Assignment: Copy the lines below word for word, leaving out the picture.

● ● ● ● ●

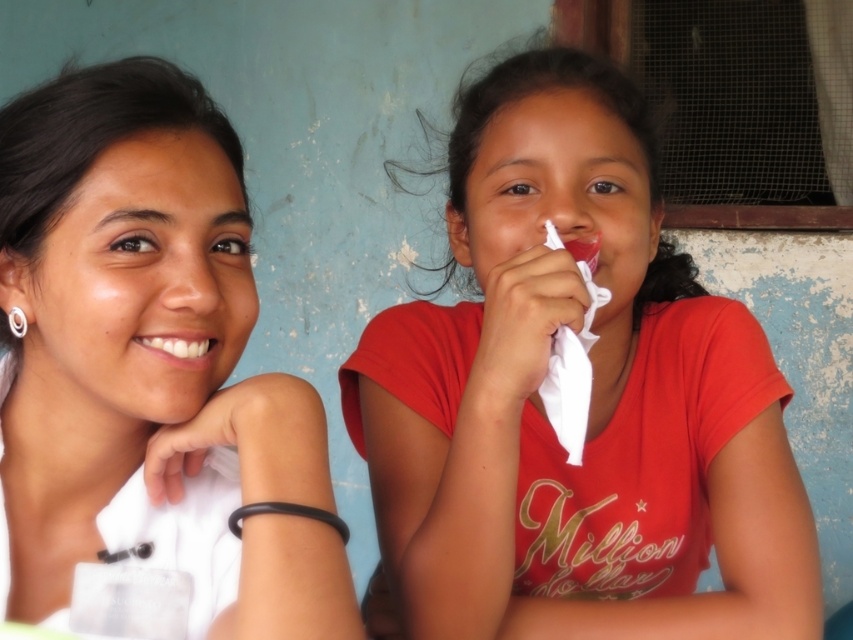
Is point (498, 419) closer to viewer compared to point (143, 477)?

No, it is behind (143, 477).

Consider the image. How far apart are red matte shirt at center and white matte shirt at upper left?

The distance of red matte shirt at center from white matte shirt at upper left is 11.88 inches.

What do you see at coordinates (589, 404) in the screenshot? The height and width of the screenshot is (640, 853). I see `red matte shirt at center` at bounding box center [589, 404].

You are a GUI agent. You are given a task and a screenshot of the screen. Output one action in this format:
    pyautogui.click(x=<x>, y=<y>)
    Task: Click on the red matte shirt at center
    Image resolution: width=853 pixels, height=640 pixels.
    Given the screenshot: What is the action you would take?
    pyautogui.click(x=589, y=404)

Which of these two, red matte shirt at center or white glossy teeth at center, stands taller?

Standing taller between the two is red matte shirt at center.

Is red matte shirt at center shorter than white glossy teeth at center?

Incorrect, red matte shirt at center's height does not fall short of white glossy teeth at center's.

Which is behind, point (457, 132) or point (183, 356)?

Positioned behind is point (457, 132).

Image resolution: width=853 pixels, height=640 pixels. I want to click on red matte shirt at center, so click(x=589, y=404).

This screenshot has width=853, height=640. What do you see at coordinates (148, 369) in the screenshot? I see `white matte shirt at upper left` at bounding box center [148, 369].

Measure the distance between white matte shirt at upper left and camera.

white matte shirt at upper left is 56.61 centimeters away from camera.

What are the coordinates of `white matte shirt at upper left` in the screenshot? It's located at [x=148, y=369].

● ● ● ● ●

Exercise response:
Is point (498, 419) closer to viewer compared to point (143, 477)?

No, it is behind (143, 477).

Consider the image. How far apart are red matte shirt at center and white matte shirt at upper left?

The distance of red matte shirt at center from white matte shirt at upper left is 11.88 inches.

What do you see at coordinates (589, 404) in the screenshot? The height and width of the screenshot is (640, 853). I see `red matte shirt at center` at bounding box center [589, 404].

You are a GUI agent. You are given a task and a screenshot of the screen. Output one action in this format:
    pyautogui.click(x=<x>, y=<y>)
    Task: Click on the red matte shirt at center
    Image resolution: width=853 pixels, height=640 pixels.
    Given the screenshot: What is the action you would take?
    pyautogui.click(x=589, y=404)

Which of these two, red matte shirt at center or white glossy teeth at center, stands taller?

Standing taller between the two is red matte shirt at center.

Is red matte shirt at center shorter than white glossy teeth at center?

Incorrect, red matte shirt at center's height does not fall short of white glossy teeth at center's.

Which is behind, point (457, 132) or point (183, 356)?

Positioned behind is point (457, 132).

Image resolution: width=853 pixels, height=640 pixels. I want to click on red matte shirt at center, so click(x=589, y=404).

This screenshot has width=853, height=640. What do you see at coordinates (148, 369) in the screenshot? I see `white matte shirt at upper left` at bounding box center [148, 369].

Measure the distance between white matte shirt at upper left and camera.

white matte shirt at upper left is 56.61 centimeters away from camera.

What are the coordinates of `white matte shirt at upper left` in the screenshot? It's located at [x=148, y=369].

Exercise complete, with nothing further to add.